— GIVEN EXERCISE —
Please list every line of the material below that contains the string "italic". Matching is case-sensitive.

(Collected data entries)
-- START --

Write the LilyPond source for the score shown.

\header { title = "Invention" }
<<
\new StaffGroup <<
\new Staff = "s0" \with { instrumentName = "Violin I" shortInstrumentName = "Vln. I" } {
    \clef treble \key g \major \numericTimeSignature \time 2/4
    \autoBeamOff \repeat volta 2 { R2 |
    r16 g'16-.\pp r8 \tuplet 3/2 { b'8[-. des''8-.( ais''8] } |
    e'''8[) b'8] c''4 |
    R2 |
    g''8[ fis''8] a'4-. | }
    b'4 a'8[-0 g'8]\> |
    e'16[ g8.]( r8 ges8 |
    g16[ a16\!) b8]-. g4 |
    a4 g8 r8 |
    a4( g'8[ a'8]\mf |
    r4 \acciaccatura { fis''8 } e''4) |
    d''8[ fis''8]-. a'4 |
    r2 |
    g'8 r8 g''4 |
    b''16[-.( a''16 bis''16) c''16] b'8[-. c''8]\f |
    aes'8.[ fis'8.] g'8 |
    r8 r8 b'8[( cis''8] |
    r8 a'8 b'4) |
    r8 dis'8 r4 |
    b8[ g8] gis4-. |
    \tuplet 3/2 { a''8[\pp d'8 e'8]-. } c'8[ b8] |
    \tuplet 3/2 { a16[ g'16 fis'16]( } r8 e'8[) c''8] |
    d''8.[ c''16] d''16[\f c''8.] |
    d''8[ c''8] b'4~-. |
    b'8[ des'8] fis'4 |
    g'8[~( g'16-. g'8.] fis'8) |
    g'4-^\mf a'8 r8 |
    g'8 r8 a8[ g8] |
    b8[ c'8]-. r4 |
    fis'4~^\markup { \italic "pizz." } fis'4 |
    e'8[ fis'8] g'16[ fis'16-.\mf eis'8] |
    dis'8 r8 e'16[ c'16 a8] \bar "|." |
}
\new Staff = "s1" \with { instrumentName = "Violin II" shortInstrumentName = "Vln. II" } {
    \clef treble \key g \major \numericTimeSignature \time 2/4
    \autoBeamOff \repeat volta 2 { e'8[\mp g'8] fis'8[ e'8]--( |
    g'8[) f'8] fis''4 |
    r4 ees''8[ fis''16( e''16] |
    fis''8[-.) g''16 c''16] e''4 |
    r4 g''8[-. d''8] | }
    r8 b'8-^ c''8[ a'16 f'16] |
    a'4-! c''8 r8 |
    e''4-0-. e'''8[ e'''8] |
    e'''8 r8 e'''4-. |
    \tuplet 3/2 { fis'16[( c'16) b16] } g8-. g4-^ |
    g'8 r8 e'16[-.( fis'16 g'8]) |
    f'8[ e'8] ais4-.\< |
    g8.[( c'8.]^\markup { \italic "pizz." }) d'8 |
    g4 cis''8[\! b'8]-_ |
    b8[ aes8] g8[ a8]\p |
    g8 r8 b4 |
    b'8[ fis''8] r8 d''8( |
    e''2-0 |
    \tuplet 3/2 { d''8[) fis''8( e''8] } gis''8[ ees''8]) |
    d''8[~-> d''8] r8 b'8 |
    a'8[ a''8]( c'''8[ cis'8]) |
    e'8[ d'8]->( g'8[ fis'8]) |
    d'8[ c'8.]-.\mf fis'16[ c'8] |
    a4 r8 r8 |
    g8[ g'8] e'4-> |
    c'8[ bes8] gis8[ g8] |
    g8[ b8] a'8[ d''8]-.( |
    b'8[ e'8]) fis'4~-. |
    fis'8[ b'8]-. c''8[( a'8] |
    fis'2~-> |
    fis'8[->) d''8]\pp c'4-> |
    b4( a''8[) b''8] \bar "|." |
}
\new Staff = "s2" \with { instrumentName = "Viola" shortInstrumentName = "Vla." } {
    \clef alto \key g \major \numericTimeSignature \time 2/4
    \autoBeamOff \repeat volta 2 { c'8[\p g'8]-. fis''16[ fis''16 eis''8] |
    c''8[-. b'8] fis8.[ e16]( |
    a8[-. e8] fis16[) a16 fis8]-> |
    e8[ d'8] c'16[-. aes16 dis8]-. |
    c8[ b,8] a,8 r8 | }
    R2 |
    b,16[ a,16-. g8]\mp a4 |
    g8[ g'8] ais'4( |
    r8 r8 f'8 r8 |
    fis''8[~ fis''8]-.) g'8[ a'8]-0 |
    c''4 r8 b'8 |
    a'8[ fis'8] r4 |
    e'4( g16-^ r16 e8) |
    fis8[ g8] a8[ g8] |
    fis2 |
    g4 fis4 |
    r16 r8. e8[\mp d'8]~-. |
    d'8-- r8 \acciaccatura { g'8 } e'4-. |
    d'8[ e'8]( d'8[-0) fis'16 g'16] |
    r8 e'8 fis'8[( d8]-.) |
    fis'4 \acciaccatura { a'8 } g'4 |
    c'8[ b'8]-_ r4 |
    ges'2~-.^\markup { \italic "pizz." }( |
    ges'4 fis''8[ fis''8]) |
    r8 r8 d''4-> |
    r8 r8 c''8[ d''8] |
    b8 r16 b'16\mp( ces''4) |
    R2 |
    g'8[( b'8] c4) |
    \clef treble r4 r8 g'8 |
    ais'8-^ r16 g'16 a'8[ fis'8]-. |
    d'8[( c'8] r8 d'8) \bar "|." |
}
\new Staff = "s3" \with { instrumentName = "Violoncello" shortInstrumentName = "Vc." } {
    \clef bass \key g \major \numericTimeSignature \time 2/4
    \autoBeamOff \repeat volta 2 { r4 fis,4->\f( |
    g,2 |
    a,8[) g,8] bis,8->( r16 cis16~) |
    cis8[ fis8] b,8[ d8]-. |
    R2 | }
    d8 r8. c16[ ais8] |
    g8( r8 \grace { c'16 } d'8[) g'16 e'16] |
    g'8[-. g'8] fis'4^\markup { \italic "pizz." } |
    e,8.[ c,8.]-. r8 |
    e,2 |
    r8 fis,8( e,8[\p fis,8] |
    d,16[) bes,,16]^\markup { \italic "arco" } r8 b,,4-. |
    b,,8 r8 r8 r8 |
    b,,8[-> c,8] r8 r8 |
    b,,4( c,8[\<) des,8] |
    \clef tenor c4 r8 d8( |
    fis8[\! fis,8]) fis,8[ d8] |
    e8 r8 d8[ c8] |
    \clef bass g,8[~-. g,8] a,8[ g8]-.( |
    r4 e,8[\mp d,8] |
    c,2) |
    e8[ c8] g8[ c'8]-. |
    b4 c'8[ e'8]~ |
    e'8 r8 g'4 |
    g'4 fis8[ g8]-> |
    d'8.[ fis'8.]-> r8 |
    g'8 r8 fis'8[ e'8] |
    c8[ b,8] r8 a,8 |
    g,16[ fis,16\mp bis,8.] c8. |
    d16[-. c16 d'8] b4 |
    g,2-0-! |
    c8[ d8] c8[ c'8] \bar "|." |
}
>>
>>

-- END --

— CORRECT RESULT —
    fis'4~^\markup { \italic "pizz." } fis'4 |
    g8.[( c'8.]^\markup { \italic "pizz." }) d'8 |
    ges'2~-.^\markup { \italic "pizz." }( |
    g'8[-. g'8] fis'4^\markup { \italic "pizz." } |
    d,16[) bes,,16]^\markup { \italic "arco" } r8 b,,4-. |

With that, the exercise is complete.